BEGIN SUPPLIED RECORDS

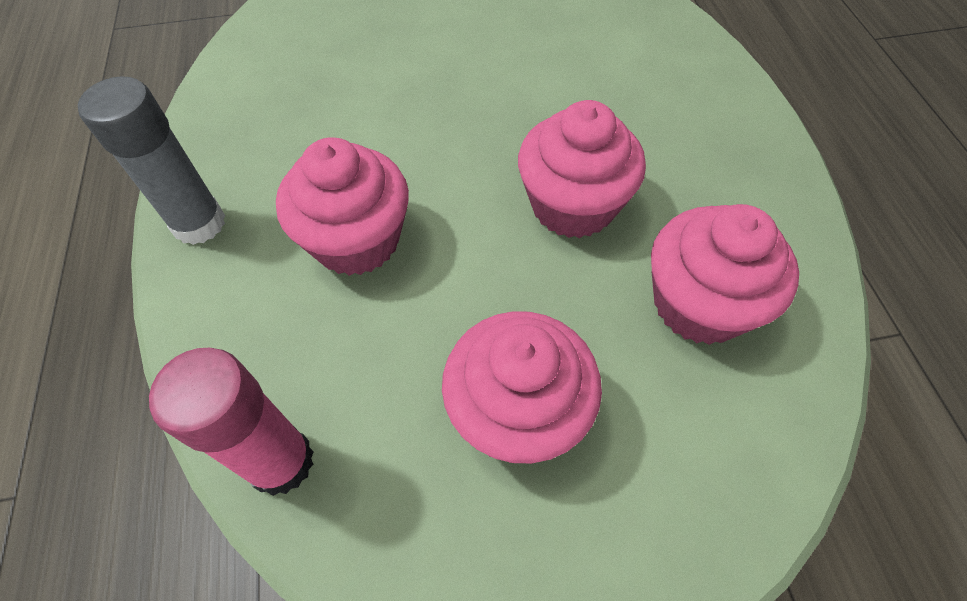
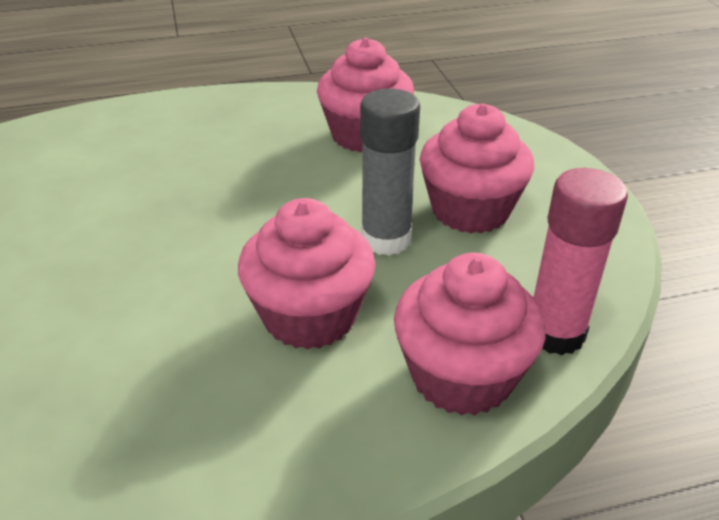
camera: 95 degrees left, 20 degrees down
(199, 223) = (283, 469): grey glue stick -> grey glue stick (386, 239)
(573, 205) = (270, 186): pink cupcake -> pink cupcake (461, 376)

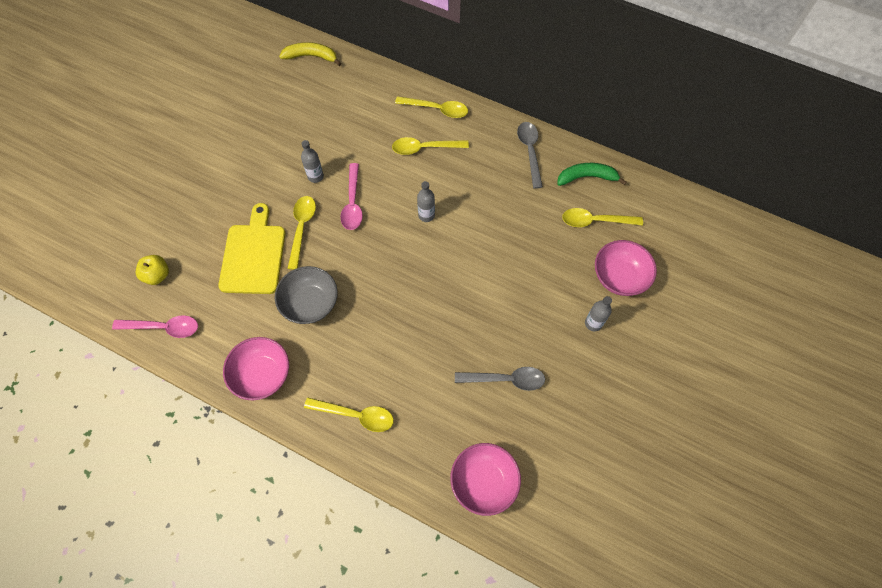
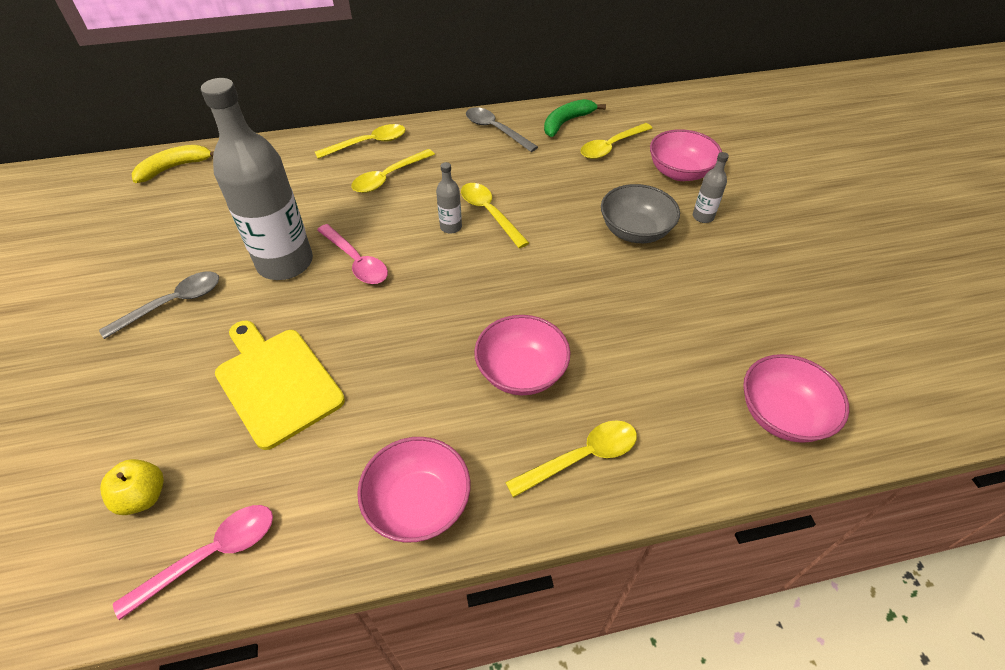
camera: 40 degrees left, 15 degrees down
(302, 228) = (316, 318): yellow spoon -> yellow spoon (489, 213)
(310, 303) = (403, 383): grey bowl -> grey bowl (635, 231)
(315, 176) = (285, 263): grey bottle -> grey bottle, size x2.42
(373, 344) = (521, 372): none -> pink bowl
(506, 379) = (688, 310): grey spoon -> grey spoon (173, 303)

END SUPPLIED RECORDS

- **ABOUT THIS TASK**:
If any image appears in the entries, omit it and return the rest verbatim.

- **EXERCISE OUTPUT**:
camera: 95 degrees left, 20 degrees down
(199, 223) = (283, 469): grey glue stick -> grey glue stick (386, 239)
(573, 205) = (270, 186): pink cupcake -> pink cupcake (461, 376)

camera: 40 degrees left, 15 degrees down
(302, 228) = (316, 318): yellow spoon -> yellow spoon (489, 213)
(310, 303) = (403, 383): grey bowl -> grey bowl (635, 231)
(315, 176) = (285, 263): grey bottle -> grey bottle, size x2.42
(373, 344) = (521, 372): none -> pink bowl
(506, 379) = (688, 310): grey spoon -> grey spoon (173, 303)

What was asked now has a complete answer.